-- EXTRACTED MATERIAL --
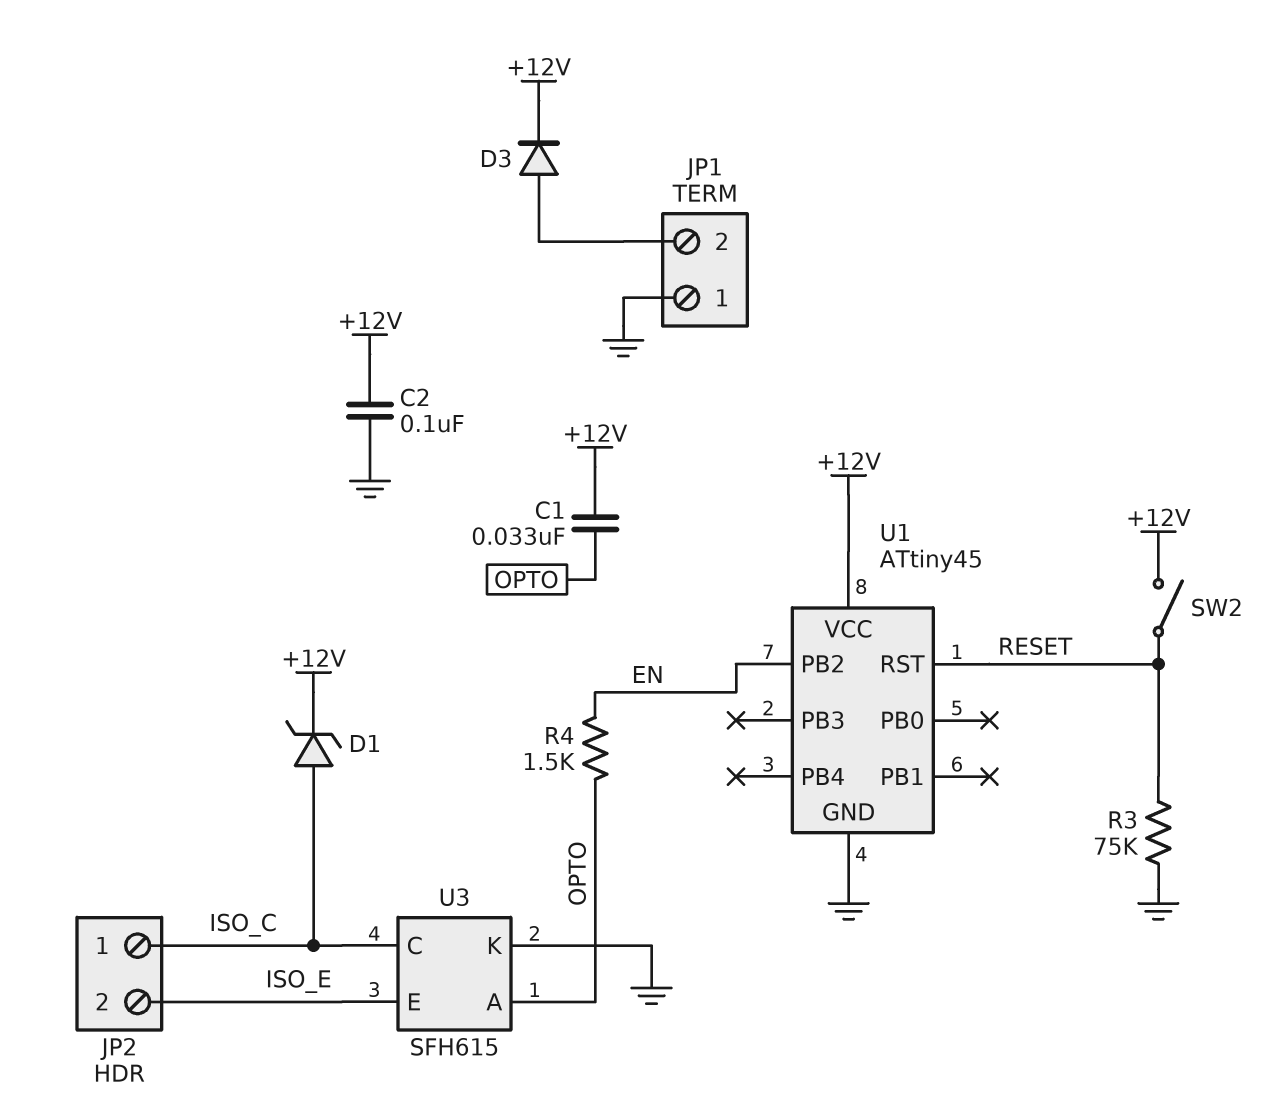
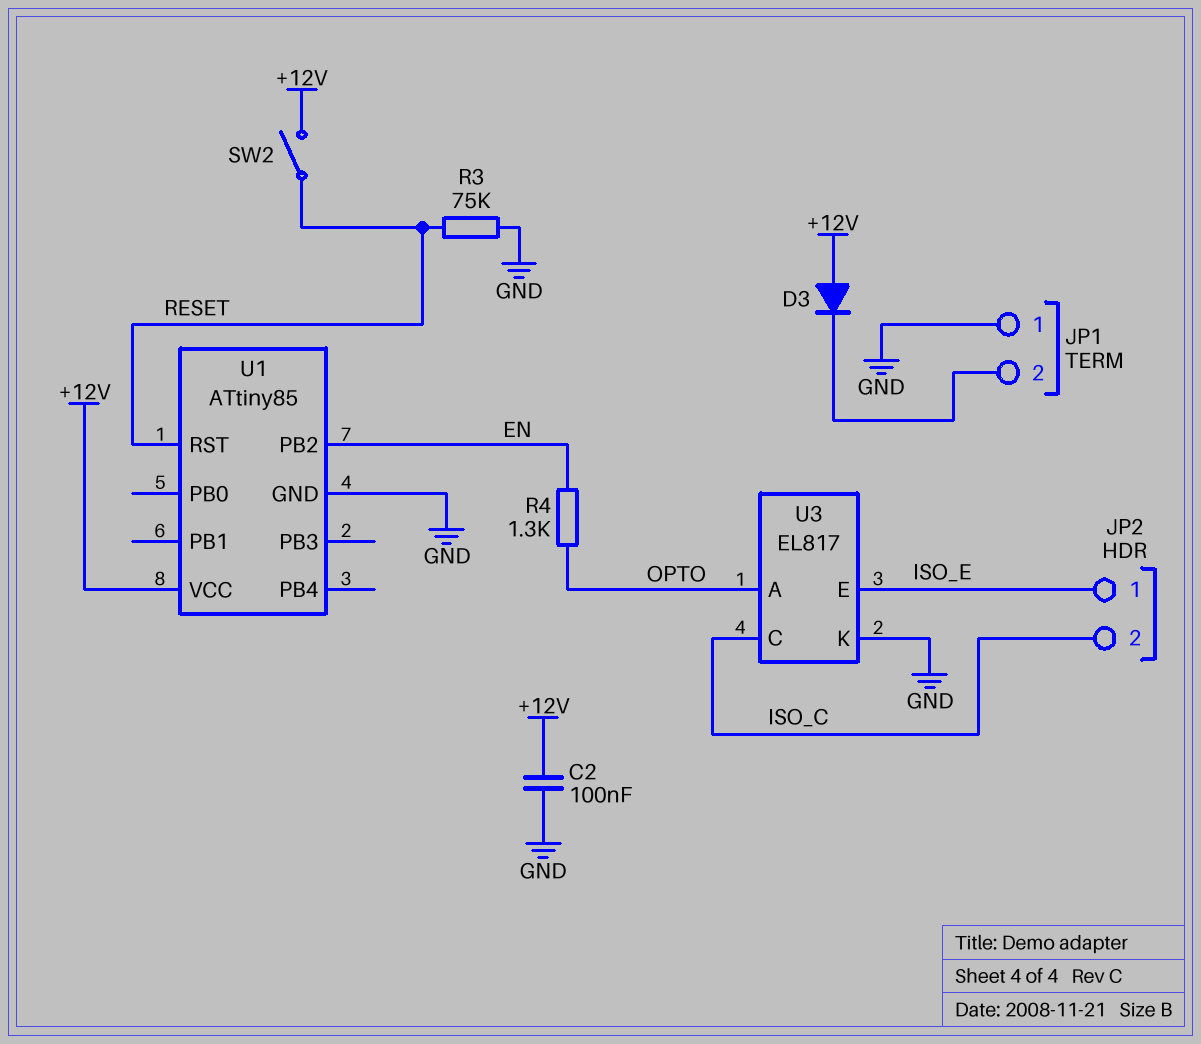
C1: 33nF (+12V, OPTO) -> none
D1: zener (A ISO_C, K +12V) -> none
D3: diode (A JP1/2, K +12V) -> diode (A +12V, K JP1/2)
JP2 pin 1: ISO_C -> ISO_E
JP2 pin 2: ISO_E -> ISO_C
R4: 1.5k (EN, OPTO) -> 1.3k (EN, OPTO)
U1: ATtiny45 -> ATtiny85
U3: SFH615 -> EL817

-- WHAT YOU SHOULD DO --
In full and without any pictures, print the listing above exactly.

-- ANSWER TO THE EXERCISE --
C1: 33nF (+12V, OPTO) -> none
D1: zener (A ISO_C, K +12V) -> none
D3: diode (A JP1/2, K +12V) -> diode (A +12V, K JP1/2)
JP2 pin 1: ISO_C -> ISO_E
JP2 pin 2: ISO_E -> ISO_C
R4: 1.5k (EN, OPTO) -> 1.3k (EN, OPTO)
U1: ATtiny45 -> ATtiny85
U3: SFH615 -> EL817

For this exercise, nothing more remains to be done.